─── Supplied records
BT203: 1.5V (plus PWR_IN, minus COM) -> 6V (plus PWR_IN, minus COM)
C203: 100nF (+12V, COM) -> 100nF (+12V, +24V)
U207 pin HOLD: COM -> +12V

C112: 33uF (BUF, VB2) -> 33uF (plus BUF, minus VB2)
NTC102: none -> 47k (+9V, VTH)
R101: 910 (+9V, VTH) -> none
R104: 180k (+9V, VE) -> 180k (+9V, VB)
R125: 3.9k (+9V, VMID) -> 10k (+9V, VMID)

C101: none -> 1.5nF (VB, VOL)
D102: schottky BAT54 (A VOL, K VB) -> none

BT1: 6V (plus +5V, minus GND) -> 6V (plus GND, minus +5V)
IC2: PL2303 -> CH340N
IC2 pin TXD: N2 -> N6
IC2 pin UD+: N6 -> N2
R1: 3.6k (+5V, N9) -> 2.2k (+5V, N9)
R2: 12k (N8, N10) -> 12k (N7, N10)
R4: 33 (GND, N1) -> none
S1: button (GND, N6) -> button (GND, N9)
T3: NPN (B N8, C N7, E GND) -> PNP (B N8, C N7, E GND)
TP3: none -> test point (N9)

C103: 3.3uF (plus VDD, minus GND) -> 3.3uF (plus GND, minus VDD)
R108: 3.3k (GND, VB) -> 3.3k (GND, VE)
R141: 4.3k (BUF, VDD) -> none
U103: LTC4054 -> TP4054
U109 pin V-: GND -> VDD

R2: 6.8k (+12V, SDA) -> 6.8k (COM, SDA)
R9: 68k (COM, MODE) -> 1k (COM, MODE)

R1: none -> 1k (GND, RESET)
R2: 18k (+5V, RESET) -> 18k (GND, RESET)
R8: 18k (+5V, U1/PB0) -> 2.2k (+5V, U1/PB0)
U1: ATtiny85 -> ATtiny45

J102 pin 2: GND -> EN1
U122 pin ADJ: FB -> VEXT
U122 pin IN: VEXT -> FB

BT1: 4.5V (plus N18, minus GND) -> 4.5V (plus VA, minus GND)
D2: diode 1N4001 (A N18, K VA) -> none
──────
### Problem to solve:
Your response should be the exact lines running from the one with "R2: 6.8k (+12V, SDA) -> 6.8k (COM, SDA)" to the final line of the material above.

### Solution to this exercise:
R2: 6.8k (+12V, SDA) -> 6.8k (COM, SDA)
R9: 68k (COM, MODE) -> 1k (COM, MODE)

R1: none -> 1k (GND, RESET)
R2: 18k (+5V, RESET) -> 18k (GND, RESET)
R8: 18k (+5V, U1/PB0) -> 2.2k (+5V, U1/PB0)
U1: ATtiny85 -> ATtiny45

J102 pin 2: GND -> EN1
U122 pin ADJ: FB -> VEXT
U122 pin IN: VEXT -> FB

BT1: 4.5V (plus N18, minus GND) -> 4.5V (plus VA, minus GND)
D2: diode 1N4001 (A N18, K VA) -> none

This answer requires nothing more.